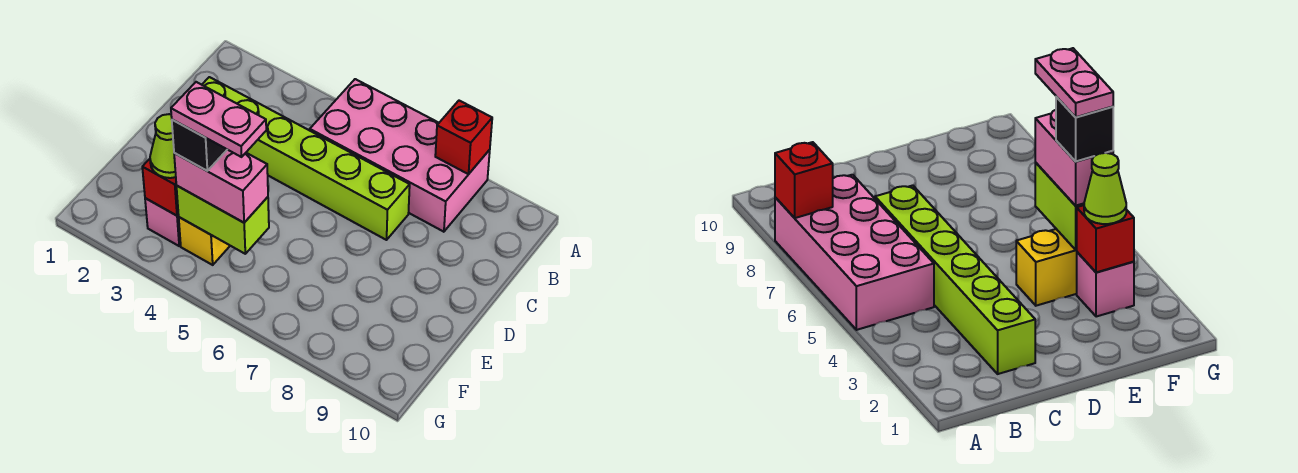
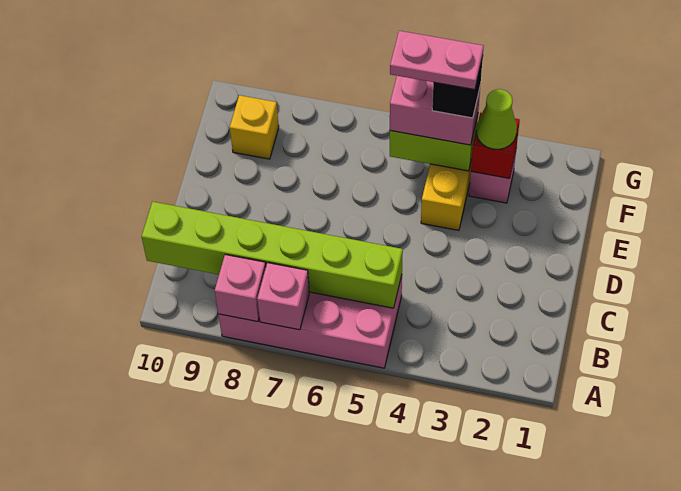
none -> pink brick A7 level 2
red brick A8 level 2 -> pink brick A8 level 2
lime brick C2:C7 level 1 -> lime brick B5:B10 level 2
none -> yellow brick F9 level 1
####################
Requirement:
The whole listing should be transcribed exactly, though its pictures must be left out.

Response area:
none -> pink brick A7 level 2
red brick A8 level 2 -> pink brick A8 level 2
lime brick C2:C7 level 1 -> lime brick B5:B10 level 2
none -> yellow brick F9 level 1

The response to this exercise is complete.